*What is being asked*
Without including any images, please transcribe all the lines below exactly.
------ Entries shown
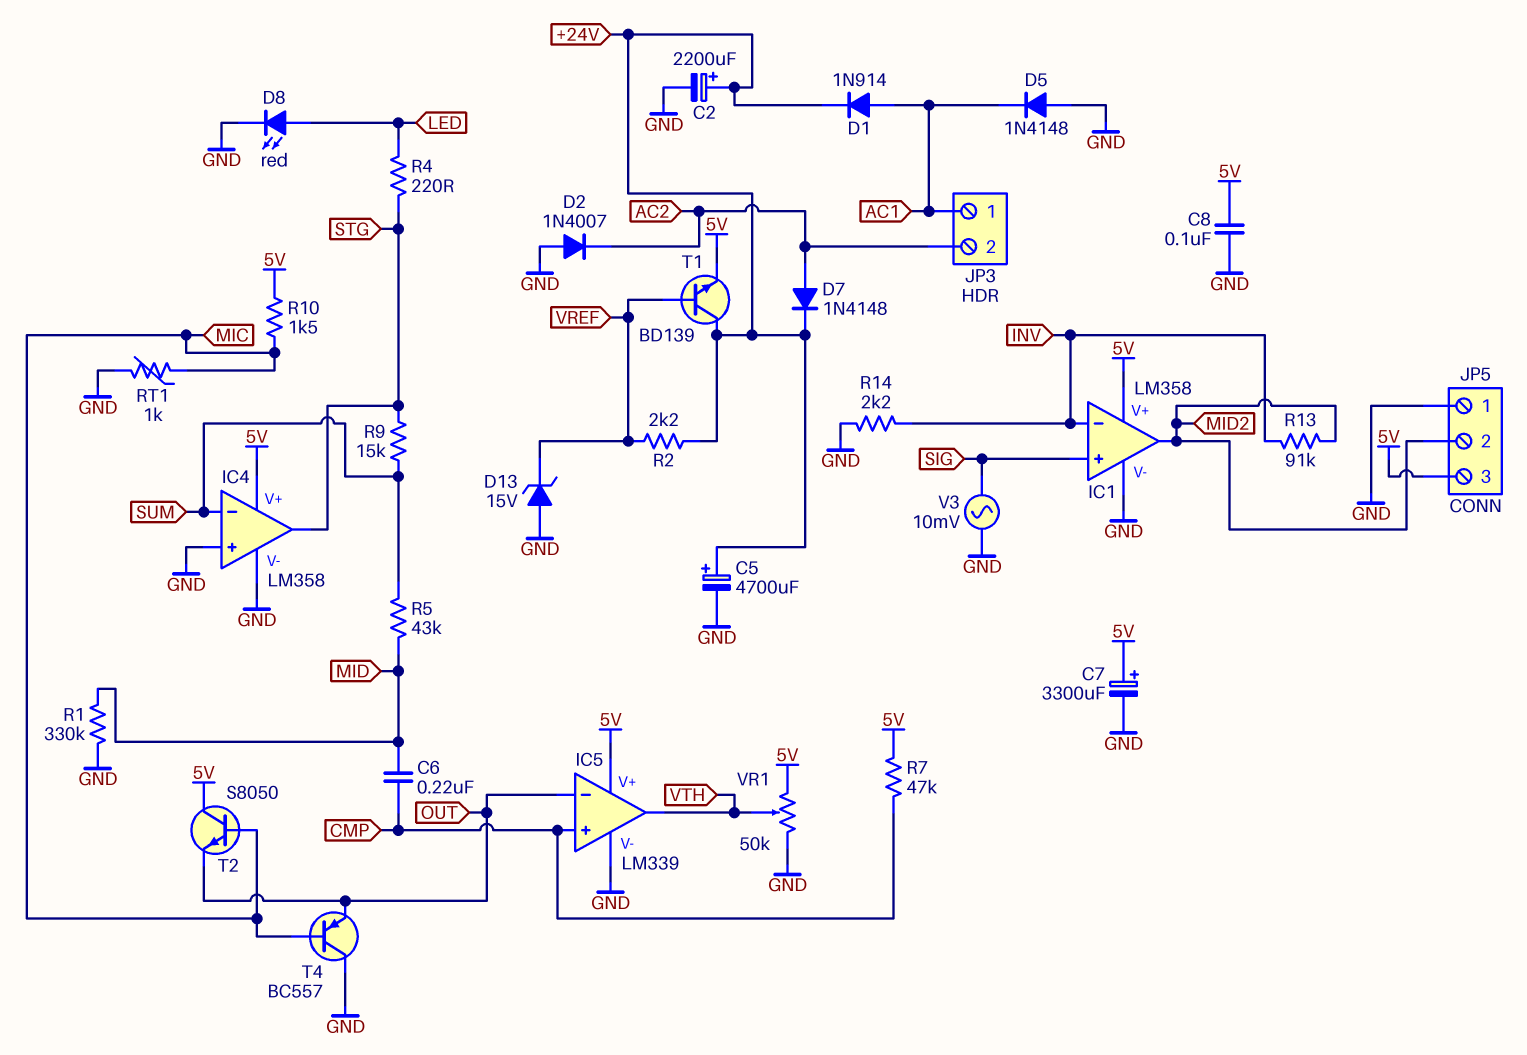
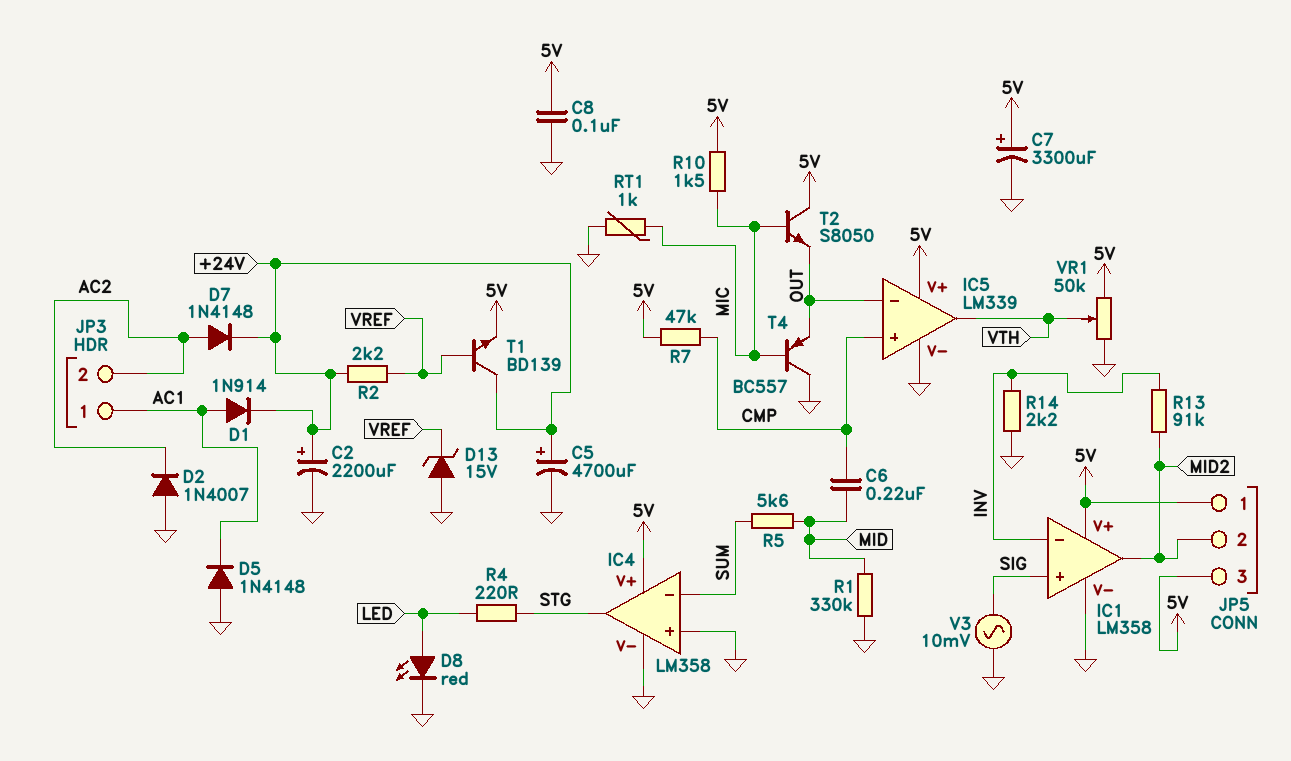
JP5 pin 1: GND -> 5V
R5: 43k (MID, SUM) -> 5.6k (MID, SUM)
R9: 15k (STG, SUM) -> none

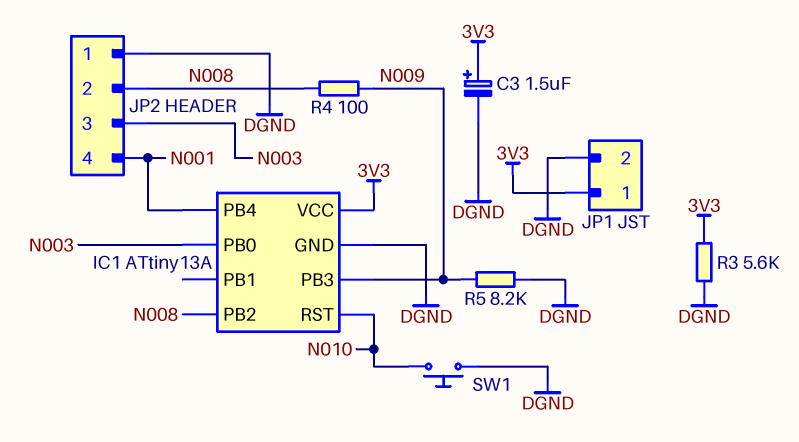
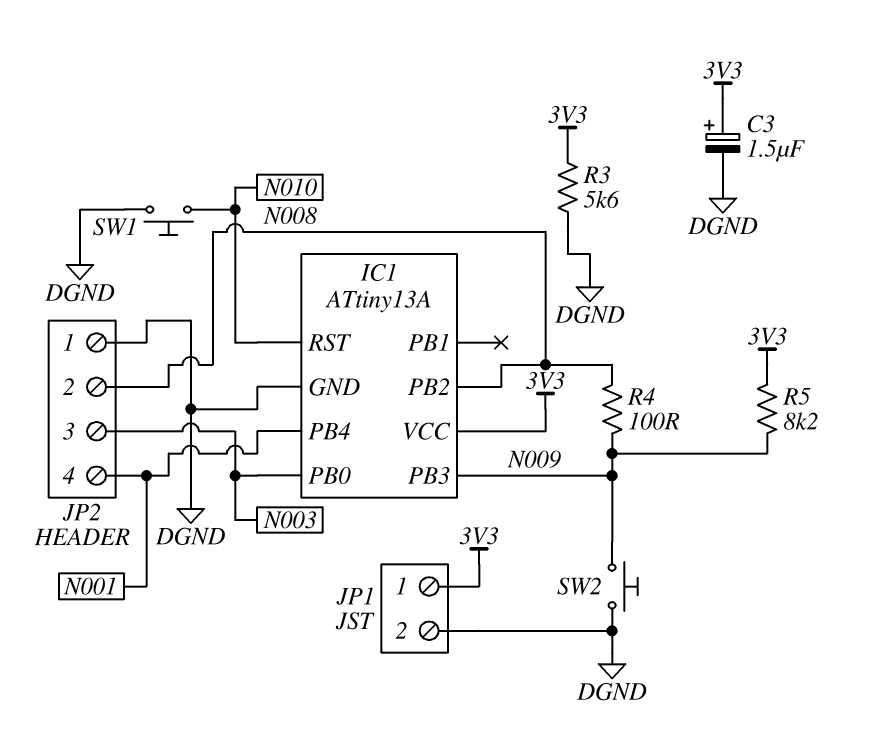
R5: 8.2k (DGND, N009) -> 8.2k (3V3, N009)
SW2: none -> button (DGND, N009)

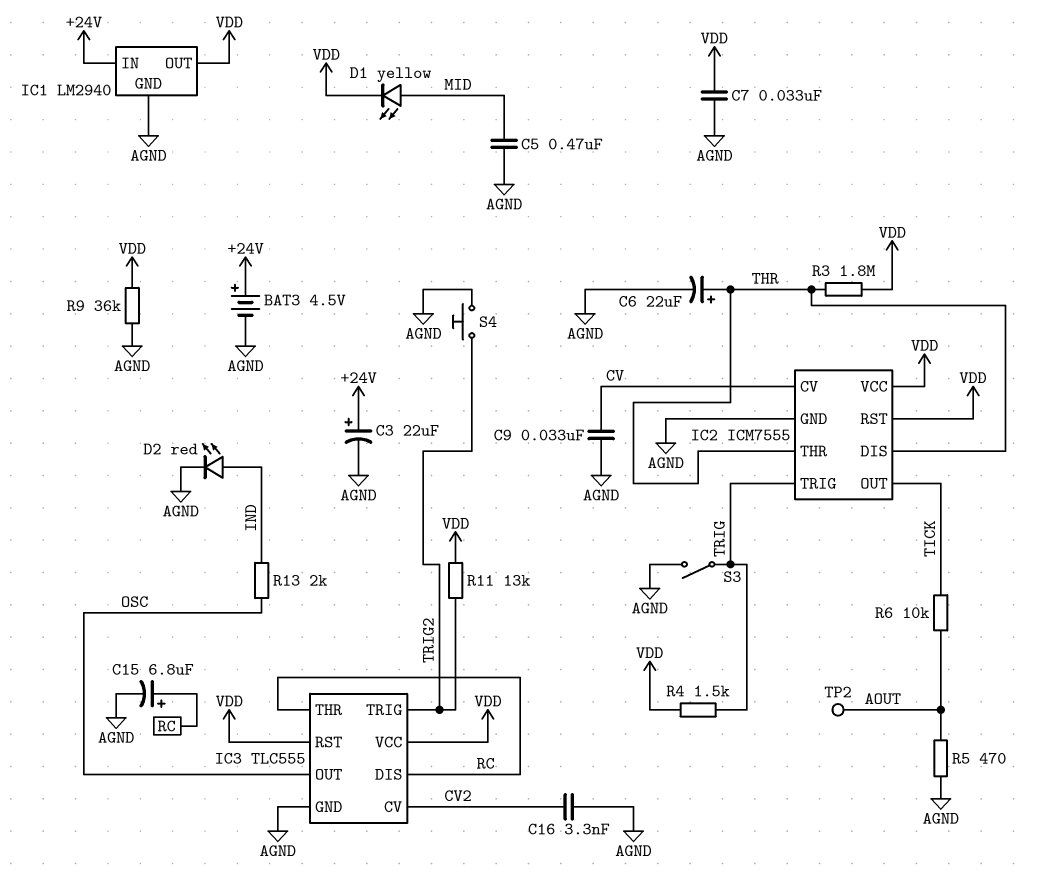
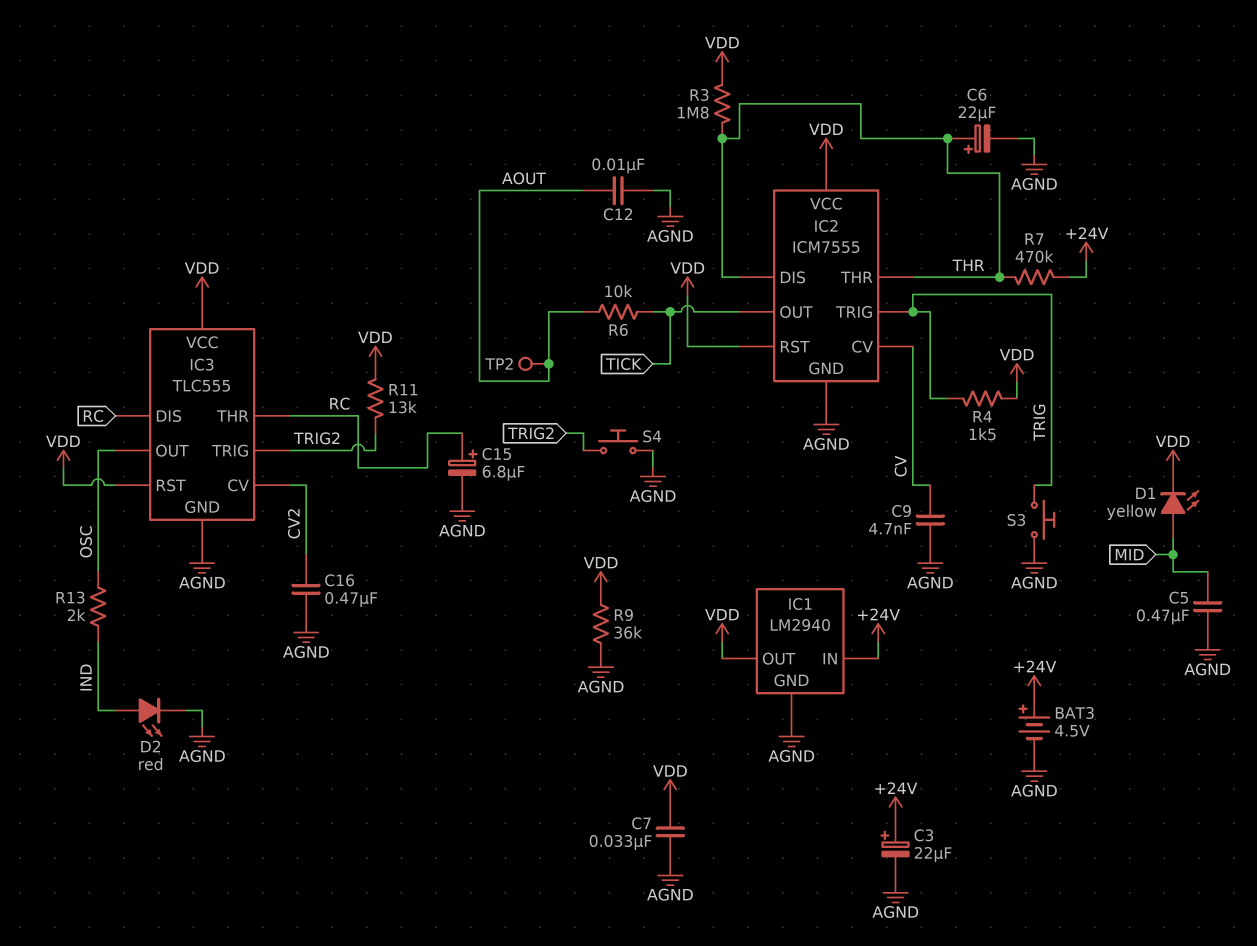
C9: 33nF (AGND, CV) -> 4.7nF (AGND, CV)
C12: none -> 10nF (AGND, AOUT)
C16: 3.3nF (AGND, CV2) -> 470nF (AGND, CV2)
R5: 470 (AGND, AOUT) -> none
R7: none -> 470k (+24V, THR)
S3: switch (AGND, TRIG) -> button (AGND, TRIG)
------------
*Solved exercise*
JP5 pin 1: GND -> 5V
R5: 43k (MID, SUM) -> 5.6k (MID, SUM)
R9: 15k (STG, SUM) -> none

R5: 8.2k (DGND, N009) -> 8.2k (3V3, N009)
SW2: none -> button (DGND, N009)

C9: 33nF (AGND, CV) -> 4.7nF (AGND, CV)
C12: none -> 10nF (AGND, AOUT)
C16: 3.3nF (AGND, CV2) -> 470nF (AGND, CV2)
R5: 470 (AGND, AOUT) -> none
R7: none -> 470k (+24V, THR)
S3: switch (AGND, TRIG) -> button (AGND, TRIG)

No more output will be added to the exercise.